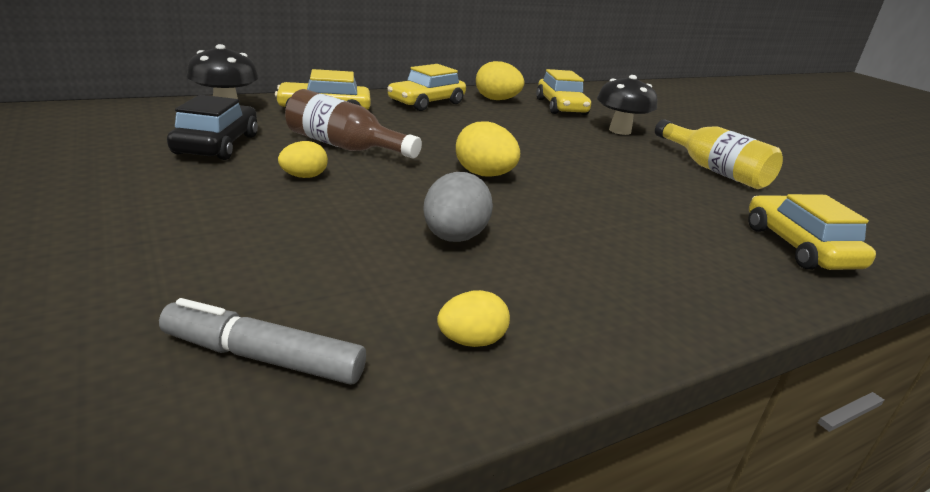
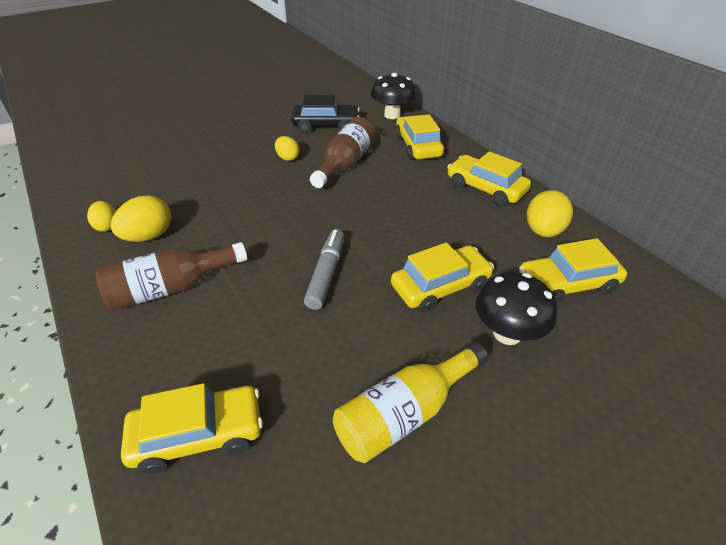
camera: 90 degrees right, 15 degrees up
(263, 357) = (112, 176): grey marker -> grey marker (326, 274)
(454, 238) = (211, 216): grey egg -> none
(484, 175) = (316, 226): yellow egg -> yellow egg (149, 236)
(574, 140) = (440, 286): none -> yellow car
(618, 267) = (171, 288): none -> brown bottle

...

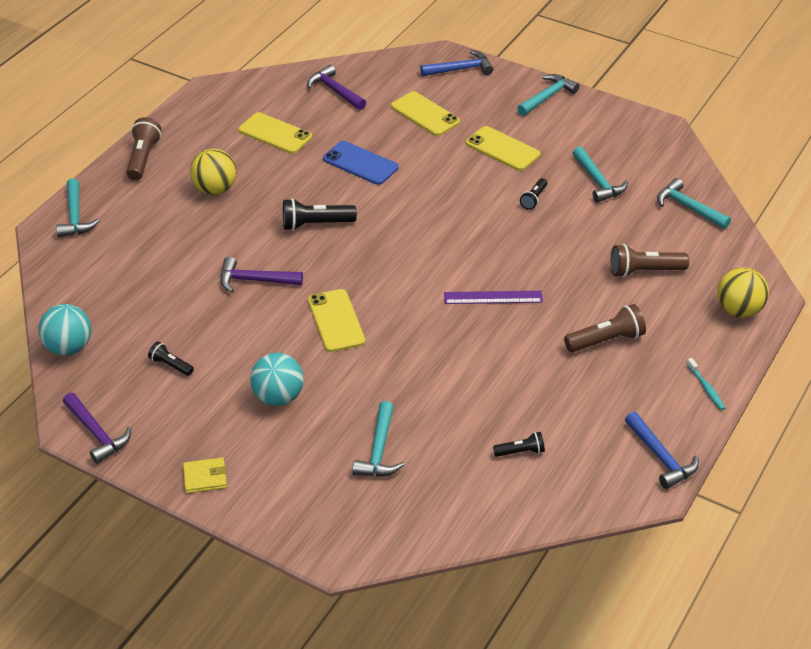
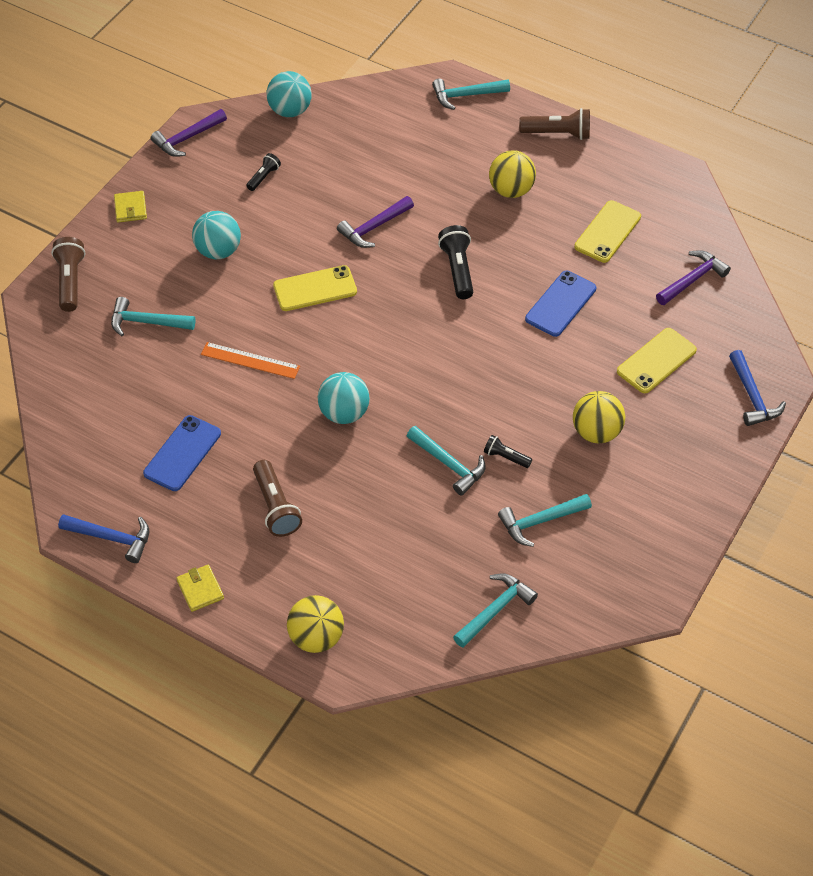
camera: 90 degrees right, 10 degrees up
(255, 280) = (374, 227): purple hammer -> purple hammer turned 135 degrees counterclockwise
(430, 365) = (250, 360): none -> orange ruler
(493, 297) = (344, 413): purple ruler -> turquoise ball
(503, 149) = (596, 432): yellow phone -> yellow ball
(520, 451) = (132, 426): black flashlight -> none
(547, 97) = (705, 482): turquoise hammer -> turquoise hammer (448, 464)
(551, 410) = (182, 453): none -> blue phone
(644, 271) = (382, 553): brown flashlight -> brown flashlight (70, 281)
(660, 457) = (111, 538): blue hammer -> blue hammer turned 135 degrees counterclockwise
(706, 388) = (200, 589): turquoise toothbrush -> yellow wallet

--

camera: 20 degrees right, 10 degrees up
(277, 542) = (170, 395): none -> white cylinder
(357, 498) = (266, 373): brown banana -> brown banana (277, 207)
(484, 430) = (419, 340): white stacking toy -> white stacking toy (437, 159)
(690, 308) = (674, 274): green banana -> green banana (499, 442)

→ Work task
Above are the lines; repeat exactly the ones from the line containing "(454, 238) = (211, 216): grey egg -> none" down to the line containing "(618, 267) = (171, 288): none -> brown bottle", both inclusive.

→ Output of the task
(454, 238) = (211, 216): grey egg -> none
(484, 175) = (316, 226): yellow egg -> yellow egg (149, 236)
(574, 140) = (440, 286): none -> yellow car
(618, 267) = (171, 288): none -> brown bottle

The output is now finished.